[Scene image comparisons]

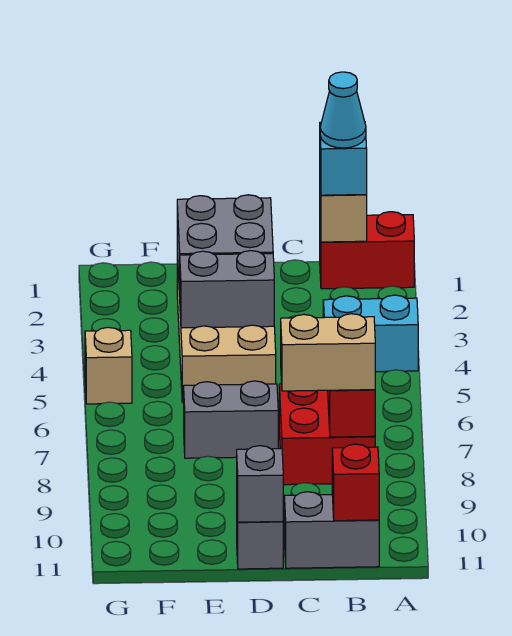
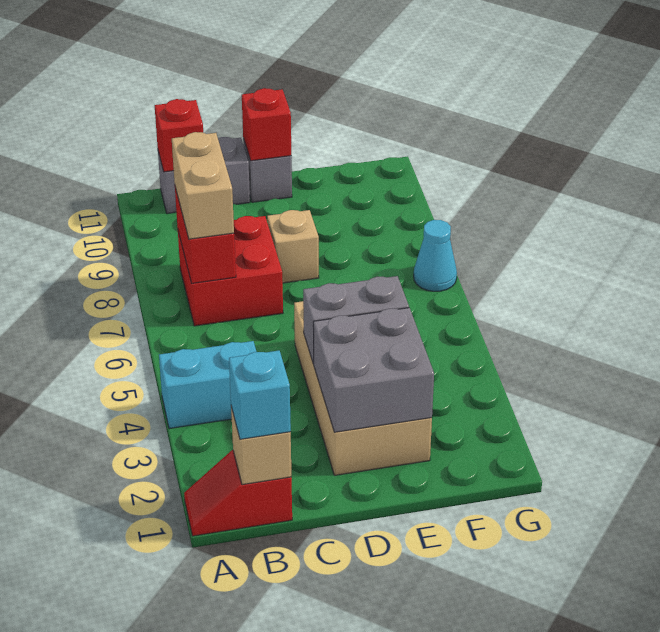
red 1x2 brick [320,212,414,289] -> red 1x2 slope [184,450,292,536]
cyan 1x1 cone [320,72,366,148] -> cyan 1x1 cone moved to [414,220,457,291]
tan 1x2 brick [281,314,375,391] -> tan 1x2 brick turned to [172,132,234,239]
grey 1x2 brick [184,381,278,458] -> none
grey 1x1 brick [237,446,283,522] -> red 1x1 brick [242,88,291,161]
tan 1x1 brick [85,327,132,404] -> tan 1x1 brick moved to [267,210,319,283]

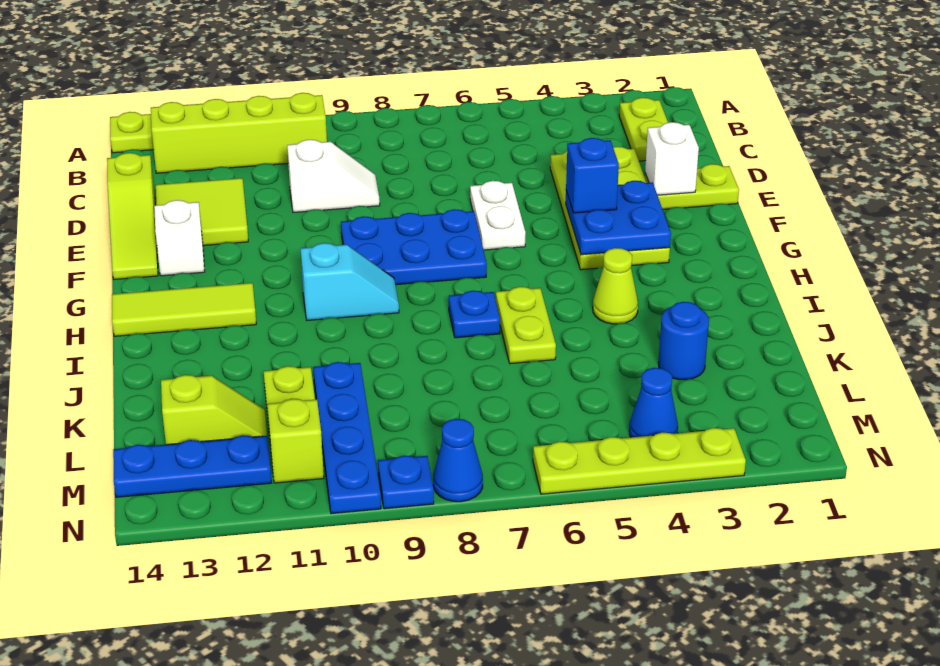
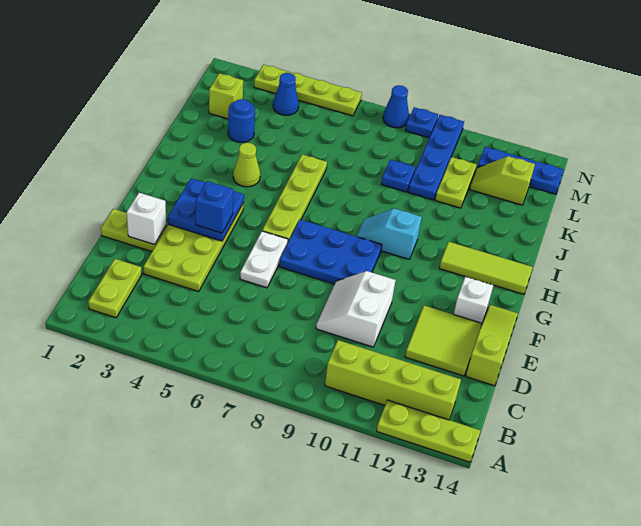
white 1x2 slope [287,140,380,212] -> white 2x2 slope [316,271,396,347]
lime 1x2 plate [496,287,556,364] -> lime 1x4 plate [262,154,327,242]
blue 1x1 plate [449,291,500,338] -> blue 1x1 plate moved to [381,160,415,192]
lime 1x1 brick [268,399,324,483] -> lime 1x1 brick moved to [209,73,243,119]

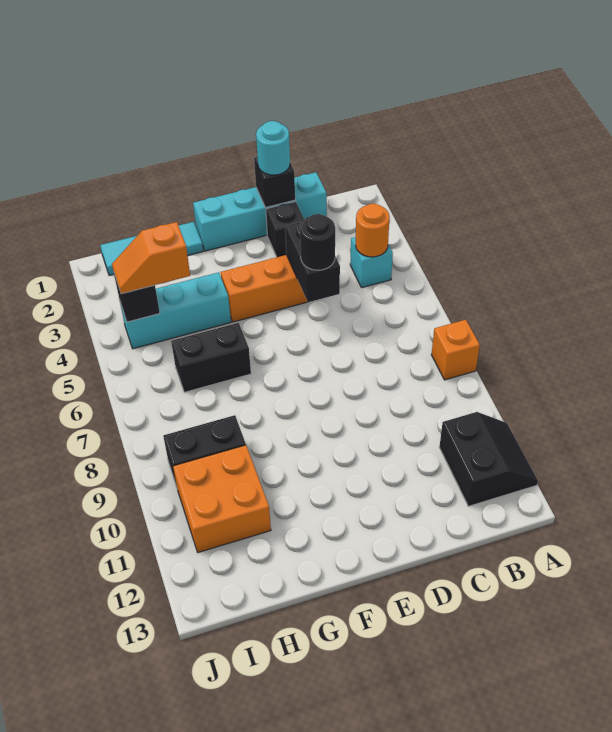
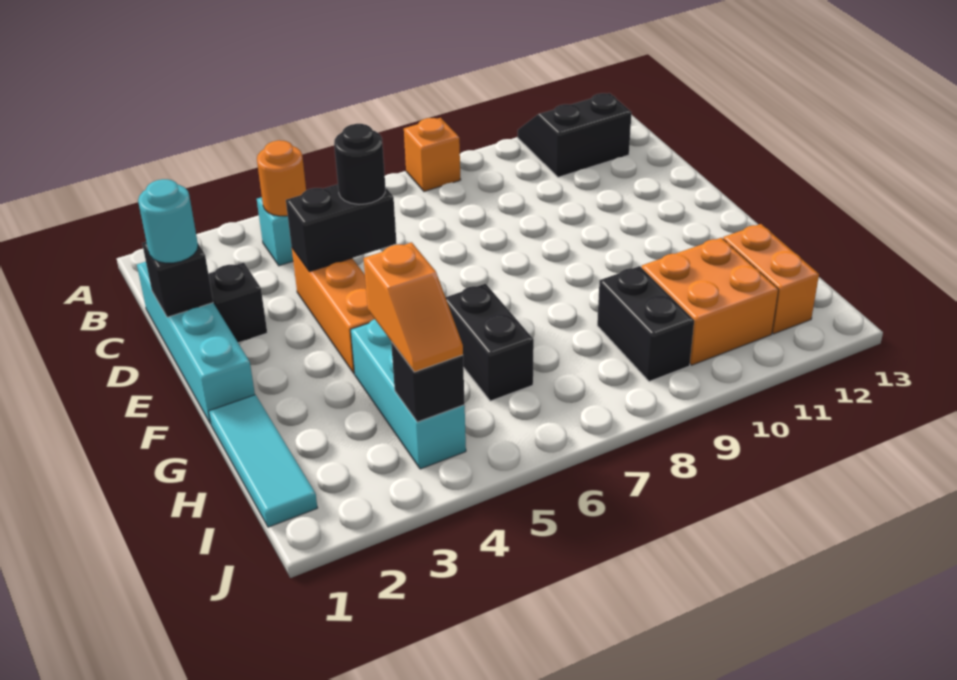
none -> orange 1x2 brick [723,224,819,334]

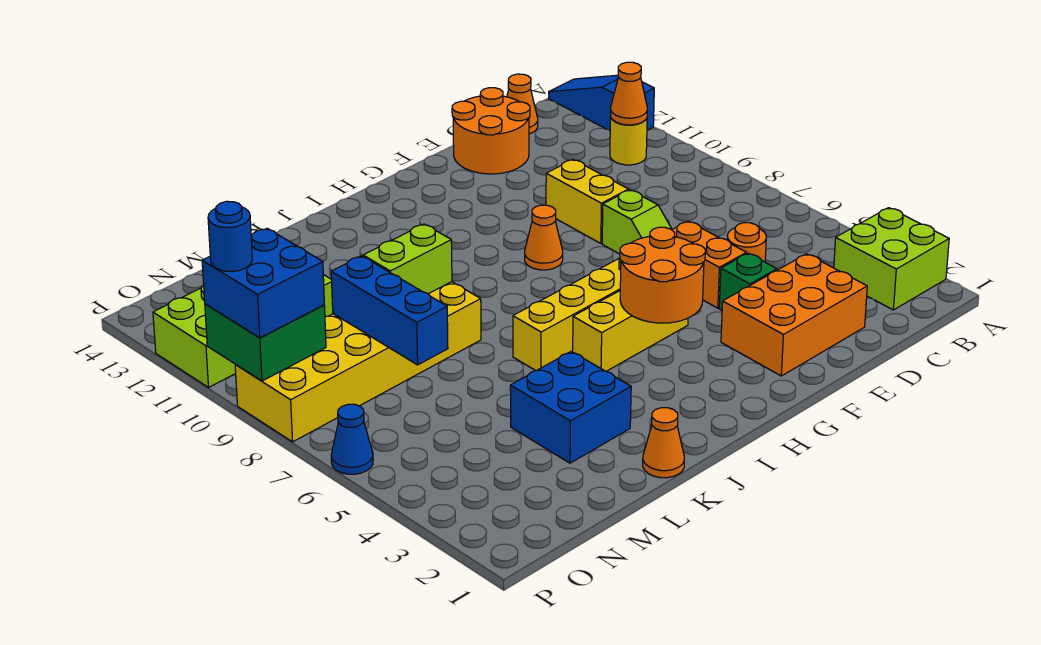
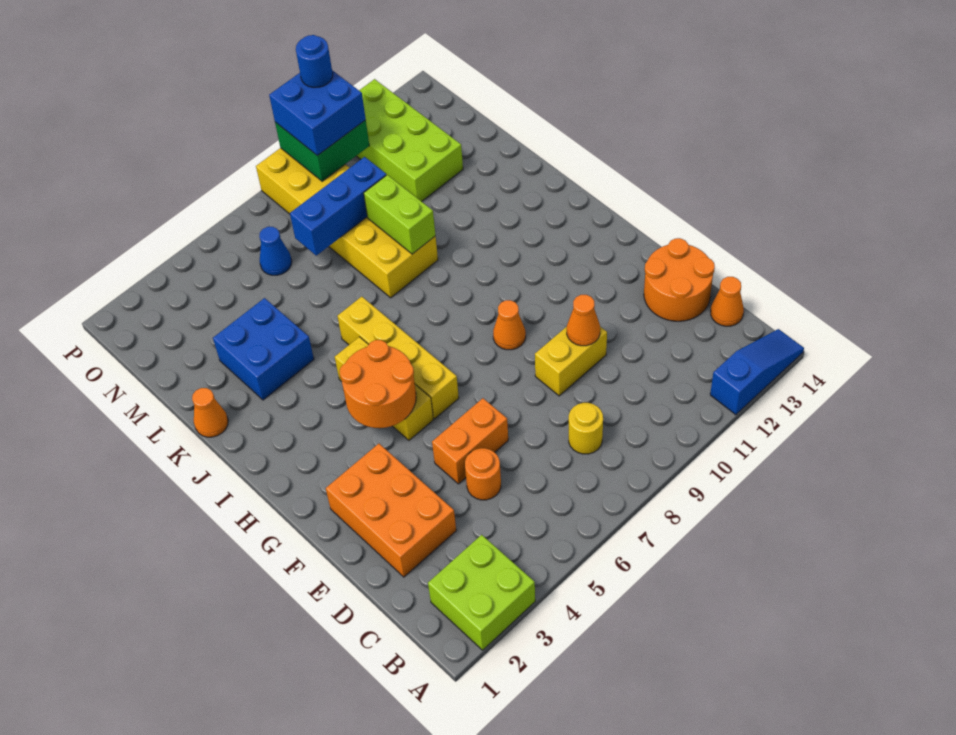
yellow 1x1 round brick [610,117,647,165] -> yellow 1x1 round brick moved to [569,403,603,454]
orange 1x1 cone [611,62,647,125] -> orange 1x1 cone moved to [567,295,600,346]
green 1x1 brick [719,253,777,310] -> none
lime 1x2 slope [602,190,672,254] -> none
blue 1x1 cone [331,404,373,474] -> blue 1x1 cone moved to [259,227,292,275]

**ASSIGNED TASK**
Please output all of the entries exactly as they appear, with no pictures.

**SOLUTION**
red 1x2 brick [320,212,414,289] -> red 1x2 slope [184,450,292,536]
cyan 1x1 cone [320,72,366,148] -> cyan 1x1 cone moved to [414,220,457,291]
tan 1x2 brick [281,314,375,391] -> tan 1x2 brick turned to [172,132,234,239]
grey 1x2 brick [184,381,278,458] -> none
grey 1x1 brick [237,446,283,522] -> red 1x1 brick [242,88,291,161]
tan 1x1 brick [85,327,132,404] -> tan 1x1 brick moved to [267,210,319,283]

white 1x2 slope [287,140,380,212] -> white 2x2 slope [316,271,396,347]
lime 1x2 plate [496,287,556,364] -> lime 1x4 plate [262,154,327,242]
blue 1x1 plate [449,291,500,338] -> blue 1x1 plate moved to [381,160,415,192]
lime 1x1 brick [268,399,324,483] -> lime 1x1 brick moved to [209,73,243,119]

none -> orange 1x2 brick [723,224,819,334]

yellow 1x1 round brick [610,117,647,165] -> yellow 1x1 round brick moved to [569,403,603,454]
orange 1x1 cone [611,62,647,125] -> orange 1x1 cone moved to [567,295,600,346]
green 1x1 brick [719,253,777,310] -> none
lime 1x2 slope [602,190,672,254] -> none
blue 1x1 cone [331,404,373,474] -> blue 1x1 cone moved to [259,227,292,275]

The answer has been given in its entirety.